● EXERCISE DATA
Start of Block
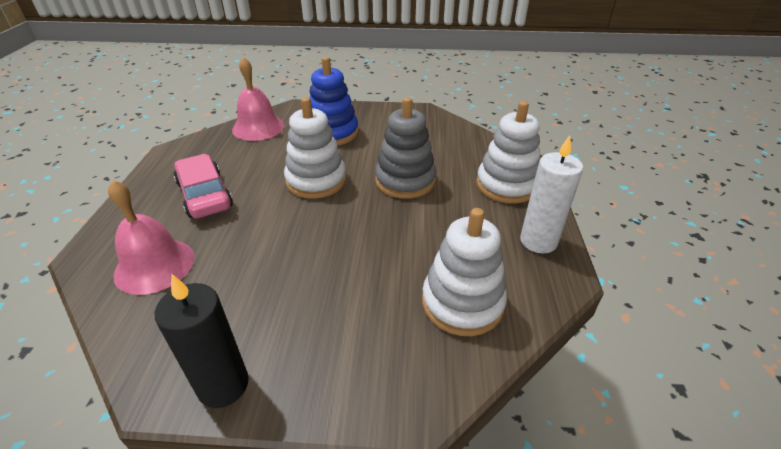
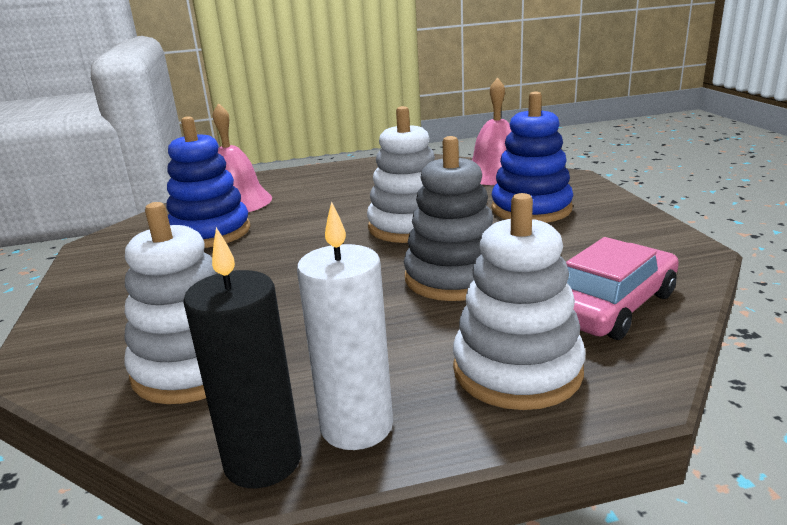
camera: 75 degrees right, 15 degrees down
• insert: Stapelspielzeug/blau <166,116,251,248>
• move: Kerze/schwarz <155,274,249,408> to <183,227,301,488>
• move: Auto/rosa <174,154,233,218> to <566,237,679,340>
End of Block
● EXERCISE OBJECTIVE
Output the lines above in full and exactly as given, omitting any pictures.

● YOUR RESPONSE
camera: 75 degrees right, 15 degrees down
• insert: Stapelspielzeug/blau <166,116,251,248>
• move: Kerze/schwarz <155,274,249,408> to <183,227,301,488>
• move: Auto/rosa <174,154,233,218> to <566,237,679,340>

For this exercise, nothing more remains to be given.